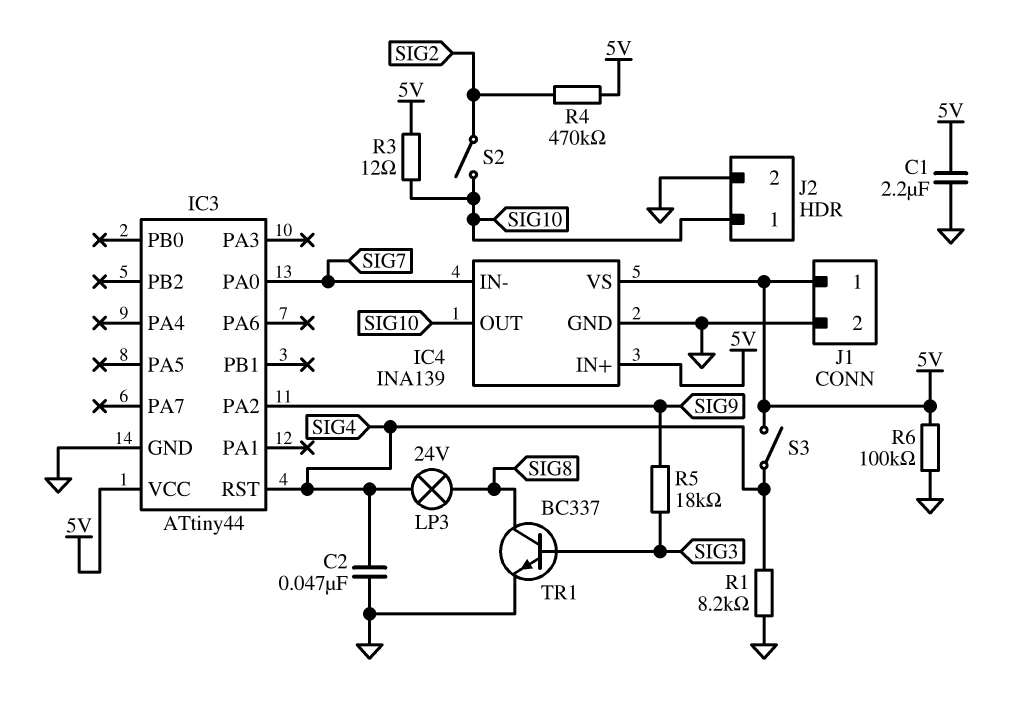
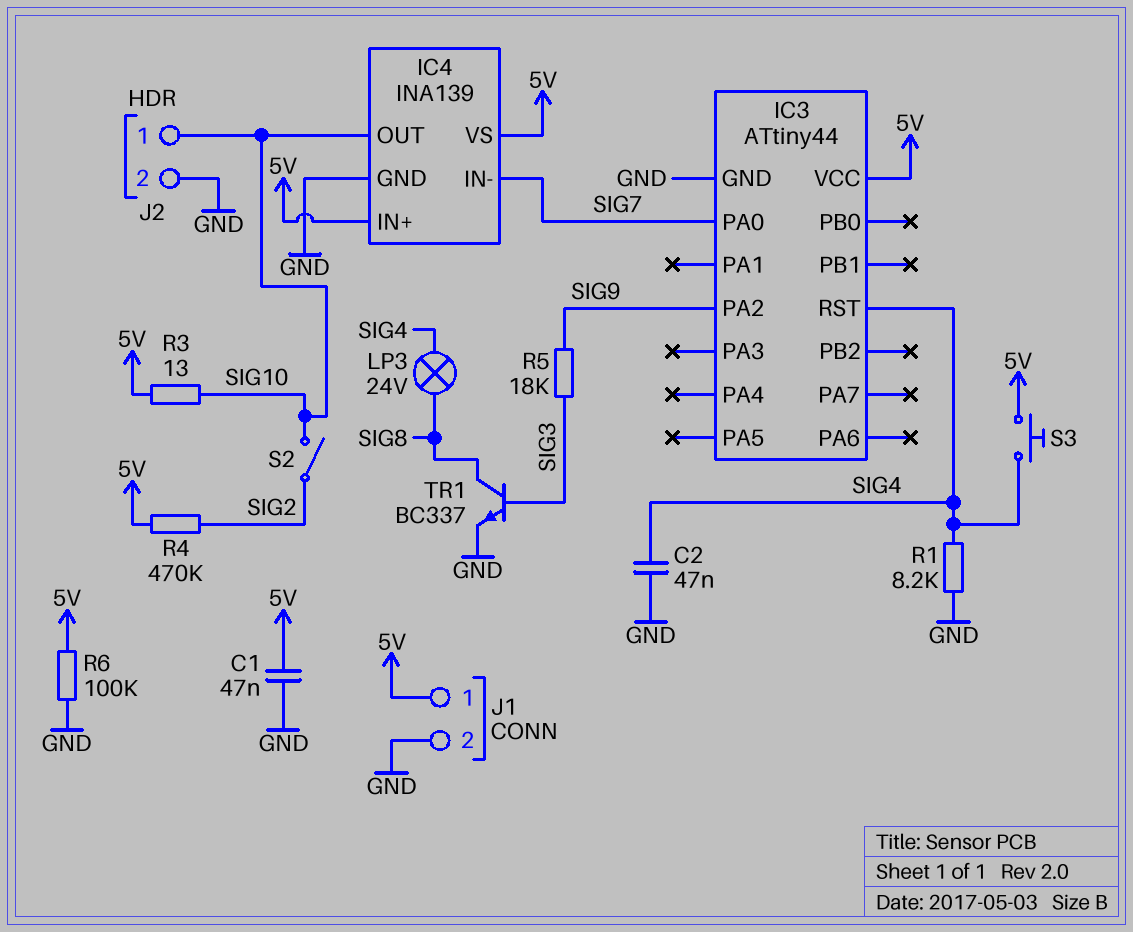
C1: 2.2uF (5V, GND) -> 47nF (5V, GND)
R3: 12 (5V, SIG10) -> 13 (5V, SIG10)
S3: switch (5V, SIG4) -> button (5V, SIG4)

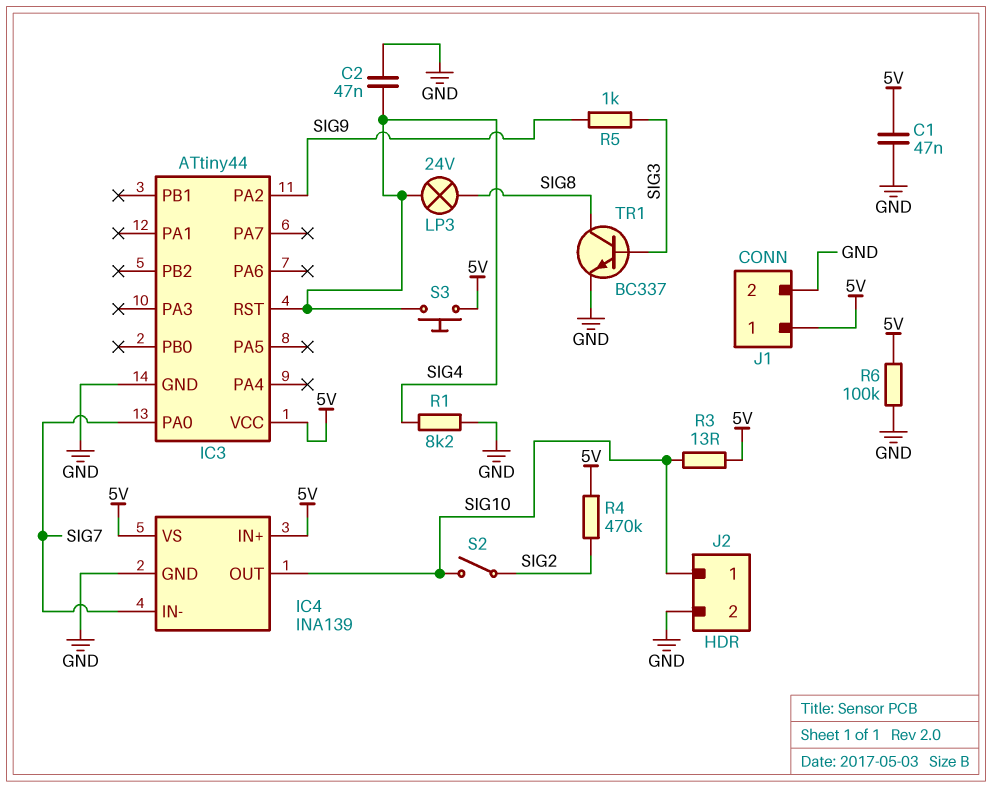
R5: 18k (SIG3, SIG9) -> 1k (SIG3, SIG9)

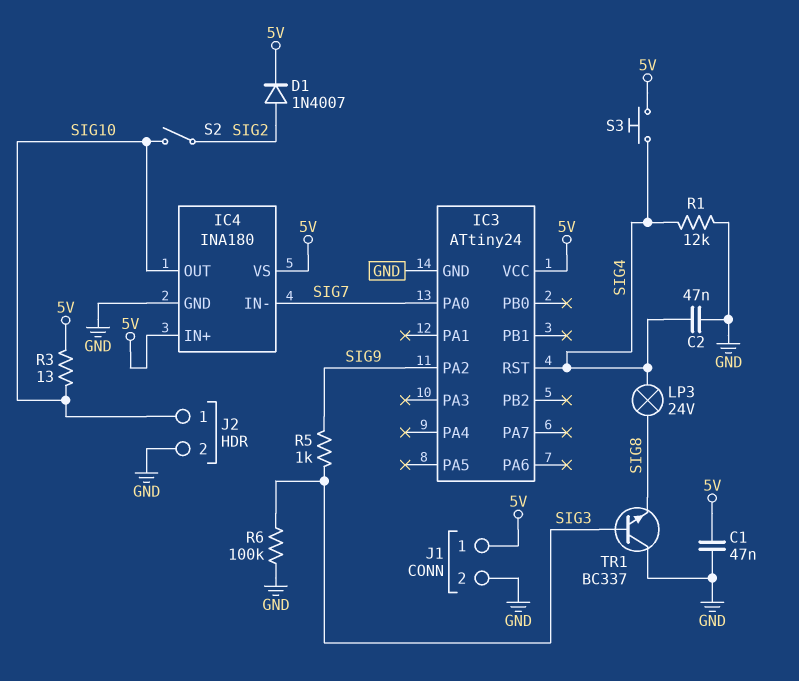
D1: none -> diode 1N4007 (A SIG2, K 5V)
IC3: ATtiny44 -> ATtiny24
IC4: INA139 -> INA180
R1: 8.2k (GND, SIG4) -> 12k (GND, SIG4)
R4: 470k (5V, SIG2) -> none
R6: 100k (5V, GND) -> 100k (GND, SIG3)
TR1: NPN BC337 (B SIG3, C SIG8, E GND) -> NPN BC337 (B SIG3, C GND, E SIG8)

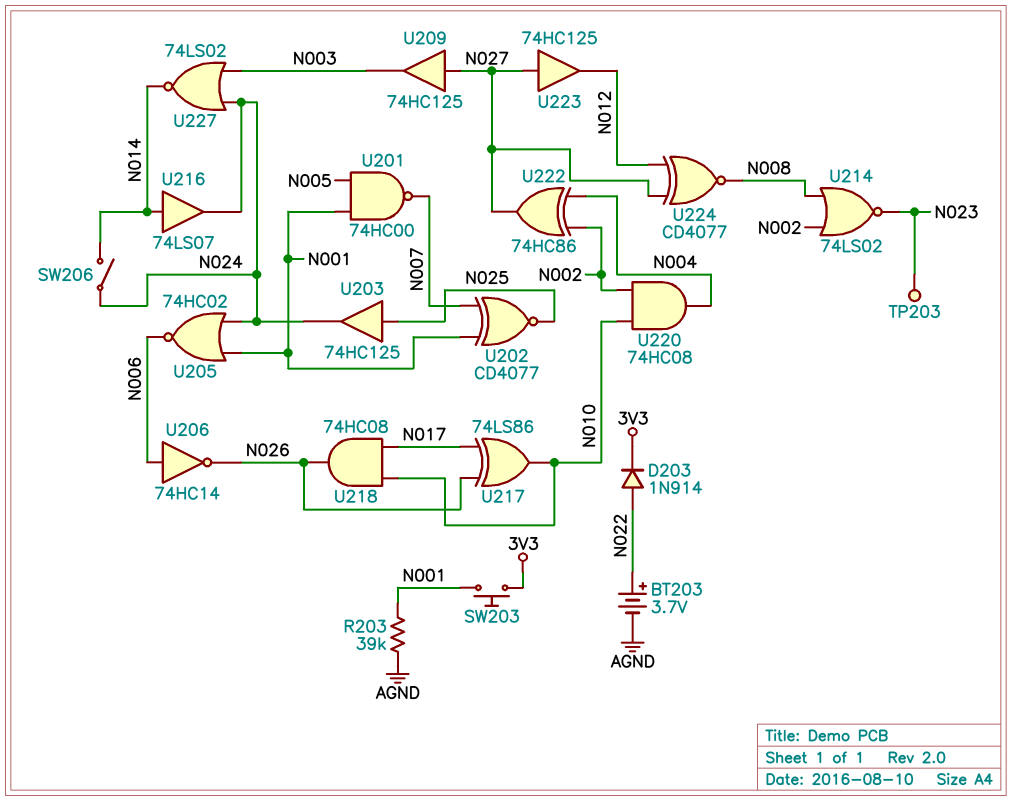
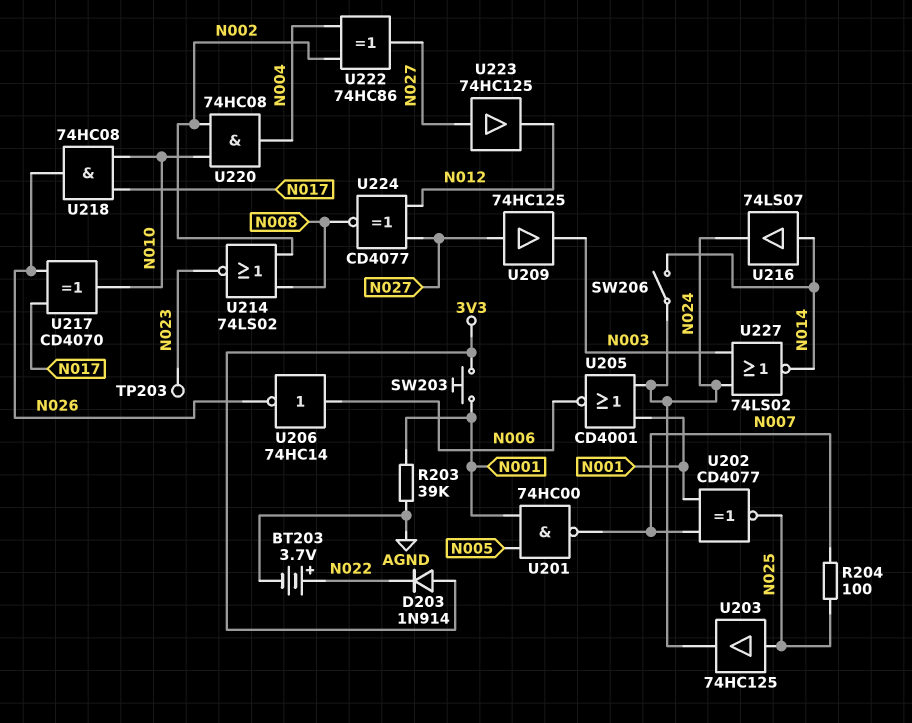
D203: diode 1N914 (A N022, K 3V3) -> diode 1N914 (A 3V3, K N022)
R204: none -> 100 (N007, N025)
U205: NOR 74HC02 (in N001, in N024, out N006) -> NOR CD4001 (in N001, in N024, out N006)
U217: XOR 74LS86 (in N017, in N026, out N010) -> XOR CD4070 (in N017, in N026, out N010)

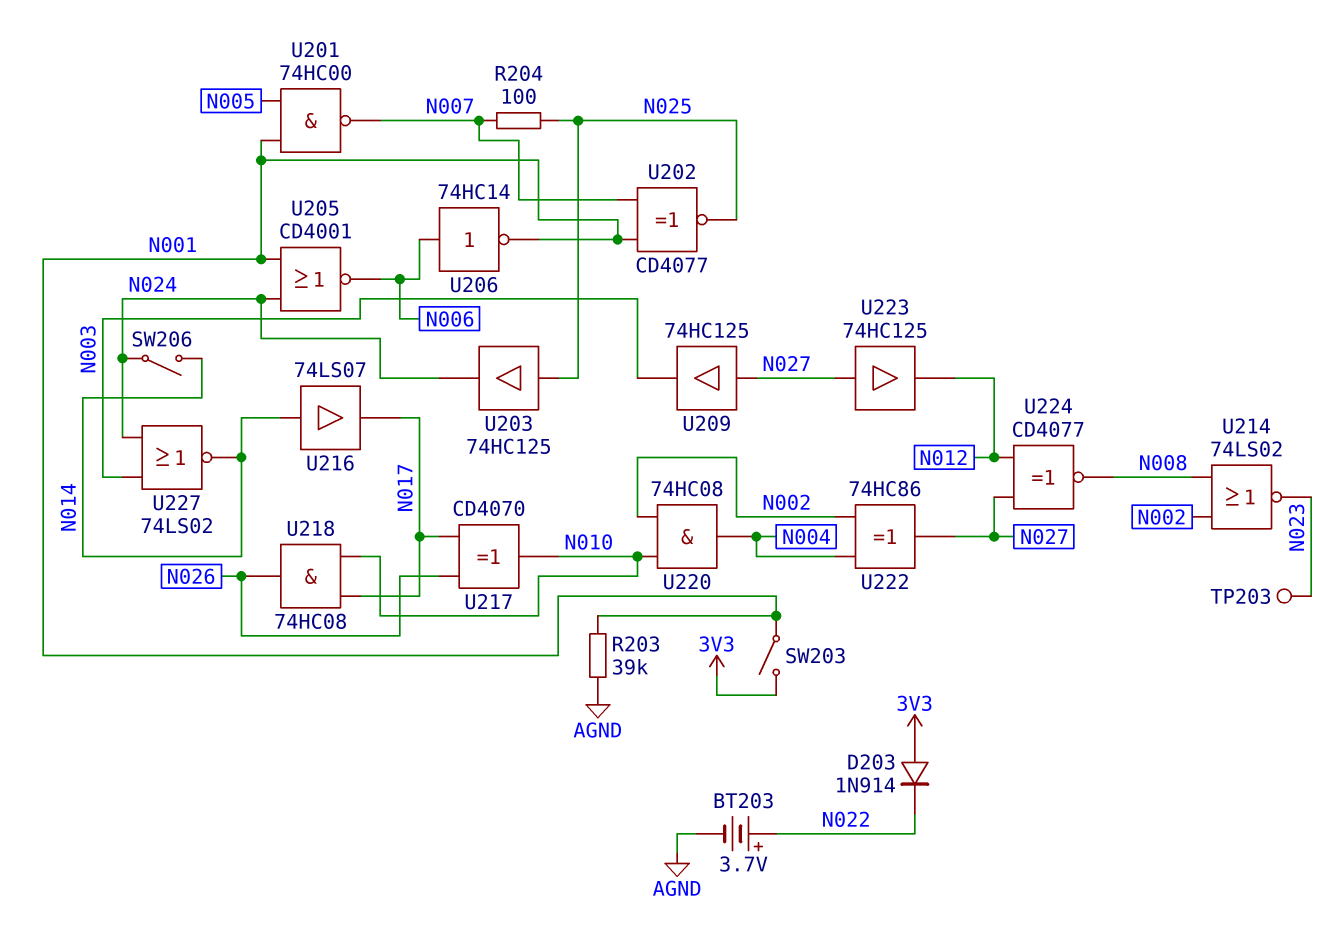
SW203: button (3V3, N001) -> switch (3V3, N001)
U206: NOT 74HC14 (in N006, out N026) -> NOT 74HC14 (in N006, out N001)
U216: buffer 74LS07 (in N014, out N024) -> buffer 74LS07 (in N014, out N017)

→ **INSTRUCTIONS TO FOLLOW**
All of the entries above are to be written out exactly, with no pictures.

→ **SOLUTION FOR THIS PROBLEM**
C1: 2.2uF (5V, GND) -> 47nF (5V, GND)
R3: 12 (5V, SIG10) -> 13 (5V, SIG10)
S3: switch (5V, SIG4) -> button (5V, SIG4)

R5: 18k (SIG3, SIG9) -> 1k (SIG3, SIG9)

D1: none -> diode 1N4007 (A SIG2, K 5V)
IC3: ATtiny44 -> ATtiny24
IC4: INA139 -> INA180
R1: 8.2k (GND, SIG4) -> 12k (GND, SIG4)
R4: 470k (5V, SIG2) -> none
R6: 100k (5V, GND) -> 100k (GND, SIG3)
TR1: NPN BC337 (B SIG3, C SIG8, E GND) -> NPN BC337 (B SIG3, C GND, E SIG8)

D203: diode 1N914 (A N022, K 3V3) -> diode 1N914 (A 3V3, K N022)
R204: none -> 100 (N007, N025)
U205: NOR 74HC02 (in N001, in N024, out N006) -> NOR CD4001 (in N001, in N024, out N006)
U217: XOR 74LS86 (in N017, in N026, out N010) -> XOR CD4070 (in N017, in N026, out N010)

SW203: button (3V3, N001) -> switch (3V3, N001)
U206: NOT 74HC14 (in N006, out N026) -> NOT 74HC14 (in N006, out N001)
U216: buffer 74LS07 (in N014, out N024) -> buffer 74LS07 (in N014, out N017)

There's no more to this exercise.